- MATERIAL FOR THIS EXERCISE
■ ■ ■ ■ ■ ■ ■

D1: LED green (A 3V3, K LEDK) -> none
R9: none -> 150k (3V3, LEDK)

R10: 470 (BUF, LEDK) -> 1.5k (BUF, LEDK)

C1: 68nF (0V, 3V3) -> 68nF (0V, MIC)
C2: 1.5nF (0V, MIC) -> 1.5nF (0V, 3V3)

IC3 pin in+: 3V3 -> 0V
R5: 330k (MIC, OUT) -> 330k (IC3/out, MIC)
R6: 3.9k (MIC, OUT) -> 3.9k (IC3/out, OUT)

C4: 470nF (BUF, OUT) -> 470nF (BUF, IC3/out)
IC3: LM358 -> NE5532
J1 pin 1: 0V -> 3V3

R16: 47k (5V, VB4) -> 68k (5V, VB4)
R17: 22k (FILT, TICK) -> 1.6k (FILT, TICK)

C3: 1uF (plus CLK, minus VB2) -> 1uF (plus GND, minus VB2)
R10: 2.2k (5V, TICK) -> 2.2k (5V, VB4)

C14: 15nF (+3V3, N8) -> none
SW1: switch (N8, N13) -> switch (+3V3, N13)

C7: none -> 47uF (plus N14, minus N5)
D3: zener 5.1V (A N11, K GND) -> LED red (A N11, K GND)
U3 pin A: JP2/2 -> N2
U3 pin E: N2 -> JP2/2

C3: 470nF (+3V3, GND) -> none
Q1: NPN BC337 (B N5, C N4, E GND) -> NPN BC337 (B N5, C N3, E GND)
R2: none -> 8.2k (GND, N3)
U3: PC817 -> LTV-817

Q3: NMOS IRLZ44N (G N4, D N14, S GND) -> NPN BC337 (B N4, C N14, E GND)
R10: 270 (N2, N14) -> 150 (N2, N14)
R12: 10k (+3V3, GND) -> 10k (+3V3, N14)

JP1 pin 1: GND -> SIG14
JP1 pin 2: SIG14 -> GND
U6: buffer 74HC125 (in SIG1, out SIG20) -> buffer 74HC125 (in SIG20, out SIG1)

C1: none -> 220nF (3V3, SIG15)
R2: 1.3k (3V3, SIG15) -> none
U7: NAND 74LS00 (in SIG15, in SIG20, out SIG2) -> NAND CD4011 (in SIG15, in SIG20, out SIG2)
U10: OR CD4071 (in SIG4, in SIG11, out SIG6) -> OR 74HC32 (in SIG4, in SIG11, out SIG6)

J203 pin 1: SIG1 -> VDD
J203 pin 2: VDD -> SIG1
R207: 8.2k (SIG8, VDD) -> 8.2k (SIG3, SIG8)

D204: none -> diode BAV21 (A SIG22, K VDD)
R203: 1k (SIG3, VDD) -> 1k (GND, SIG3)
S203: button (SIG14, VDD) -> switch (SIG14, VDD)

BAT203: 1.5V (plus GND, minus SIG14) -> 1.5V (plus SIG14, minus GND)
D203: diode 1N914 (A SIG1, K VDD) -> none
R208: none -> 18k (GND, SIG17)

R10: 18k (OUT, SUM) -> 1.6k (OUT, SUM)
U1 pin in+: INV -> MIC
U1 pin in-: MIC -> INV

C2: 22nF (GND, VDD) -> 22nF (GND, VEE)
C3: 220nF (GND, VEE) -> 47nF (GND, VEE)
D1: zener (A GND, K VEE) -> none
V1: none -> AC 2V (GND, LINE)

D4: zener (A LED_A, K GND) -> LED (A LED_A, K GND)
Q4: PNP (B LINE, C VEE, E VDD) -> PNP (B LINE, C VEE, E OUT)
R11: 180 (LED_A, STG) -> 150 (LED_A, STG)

■ ■ ■ ■ ■ ■ ■

- AIM OF THE TASK
Across the entries above, find each line with the word "TICK" and please copy it out.

- ANSWER TO THIS TASK
R17: 22k (FILT, TICK) -> 1.6k (FILT, TICK)
R10: 2.2k (5V, TICK) -> 2.2k (5V, VB4)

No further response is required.